[[ SUPPLIED RECORDS open ]]

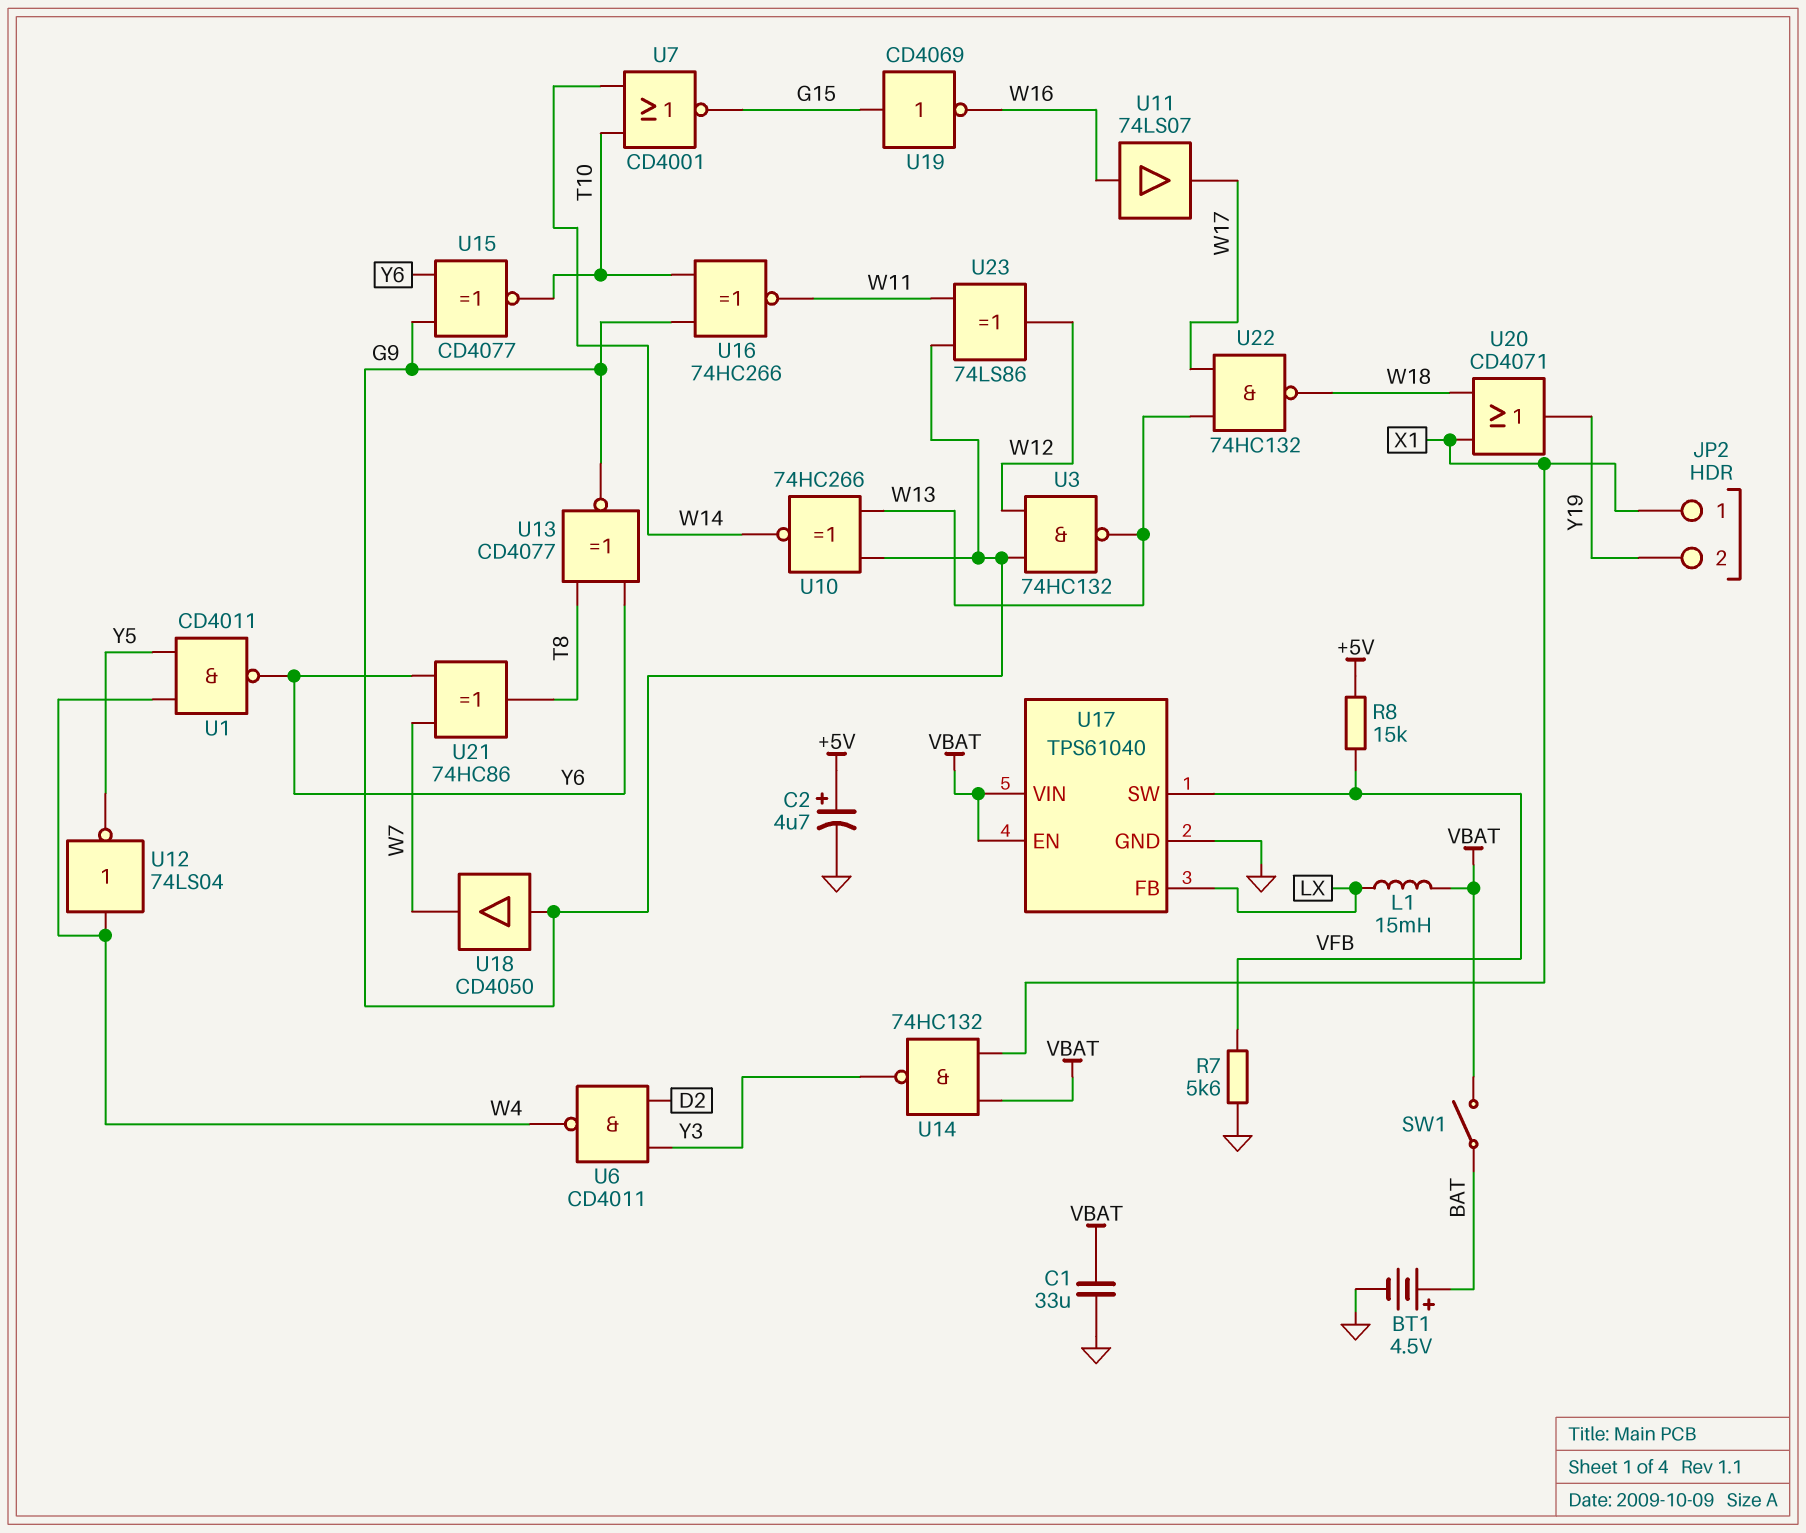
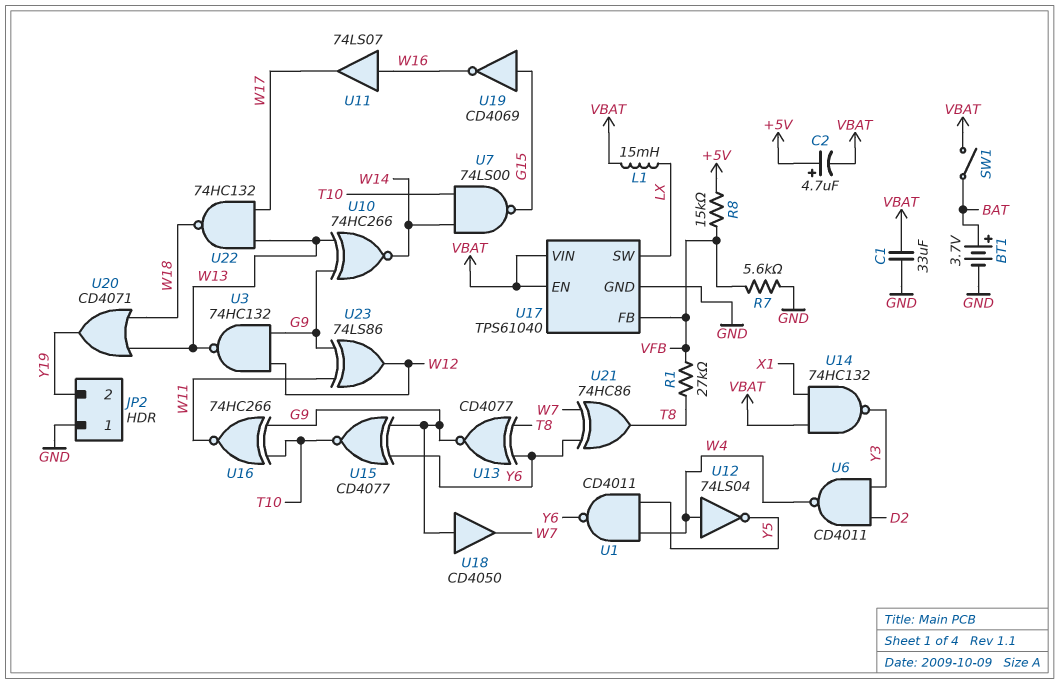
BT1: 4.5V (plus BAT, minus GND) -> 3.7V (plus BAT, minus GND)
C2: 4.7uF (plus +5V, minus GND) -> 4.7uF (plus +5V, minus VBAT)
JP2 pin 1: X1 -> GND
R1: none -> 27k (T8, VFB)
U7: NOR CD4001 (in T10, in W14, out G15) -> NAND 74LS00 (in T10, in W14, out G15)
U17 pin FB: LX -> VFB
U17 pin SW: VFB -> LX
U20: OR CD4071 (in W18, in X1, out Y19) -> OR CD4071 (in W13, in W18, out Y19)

[[ SUPPLIED RECORDS closed ]]
[[ SUPPLIED RECORDS open ]]

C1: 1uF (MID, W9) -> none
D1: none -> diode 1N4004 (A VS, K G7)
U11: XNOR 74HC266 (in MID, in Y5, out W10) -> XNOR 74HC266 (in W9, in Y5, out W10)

[[ SUPPLIED RECORDS closed ]]
[[ SUPPLIED RECORDS open ]]

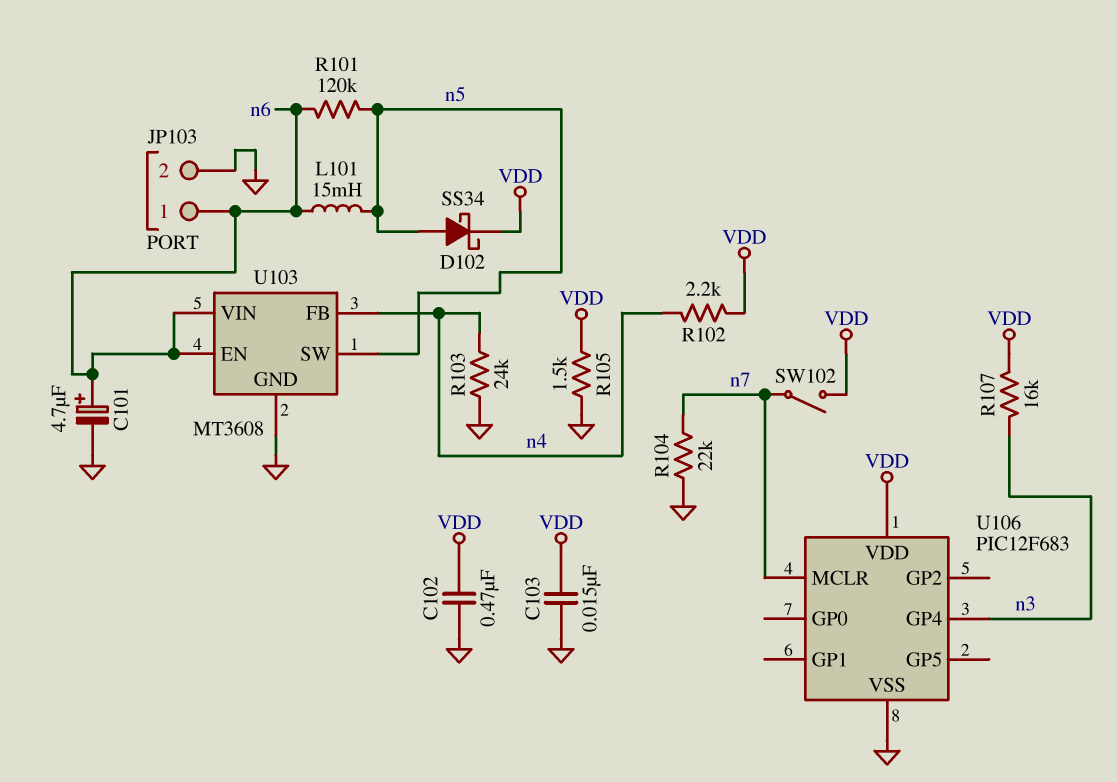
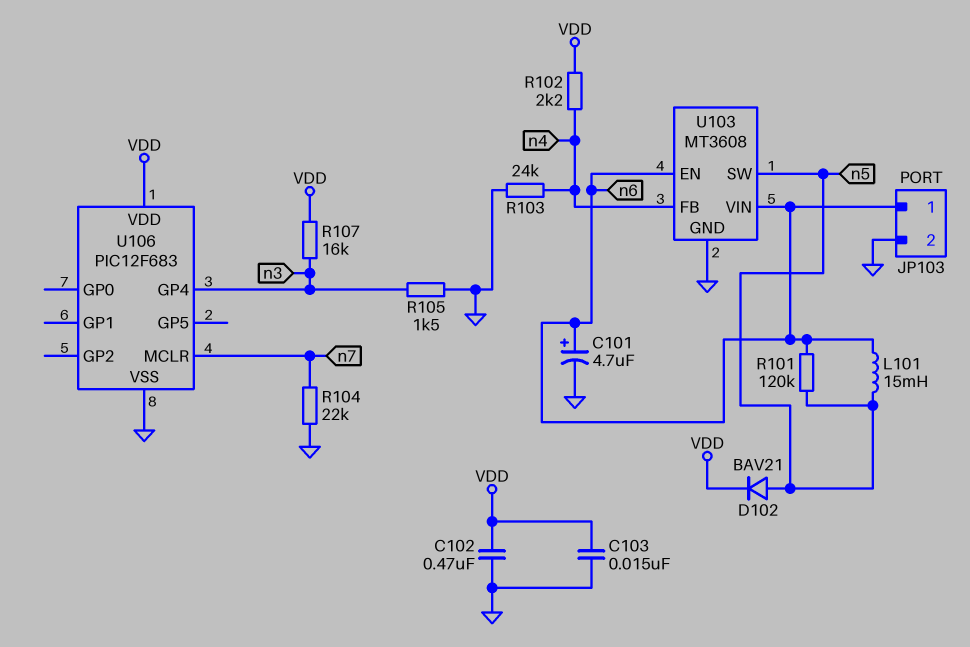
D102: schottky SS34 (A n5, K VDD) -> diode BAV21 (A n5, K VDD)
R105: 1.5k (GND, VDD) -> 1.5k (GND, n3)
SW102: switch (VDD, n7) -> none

[[ SUPPLIED RECORDS closed ]]

Work out how many lines in the records contain the word "plus", and give that number by itself.

■ REPLY TO THE TASK
2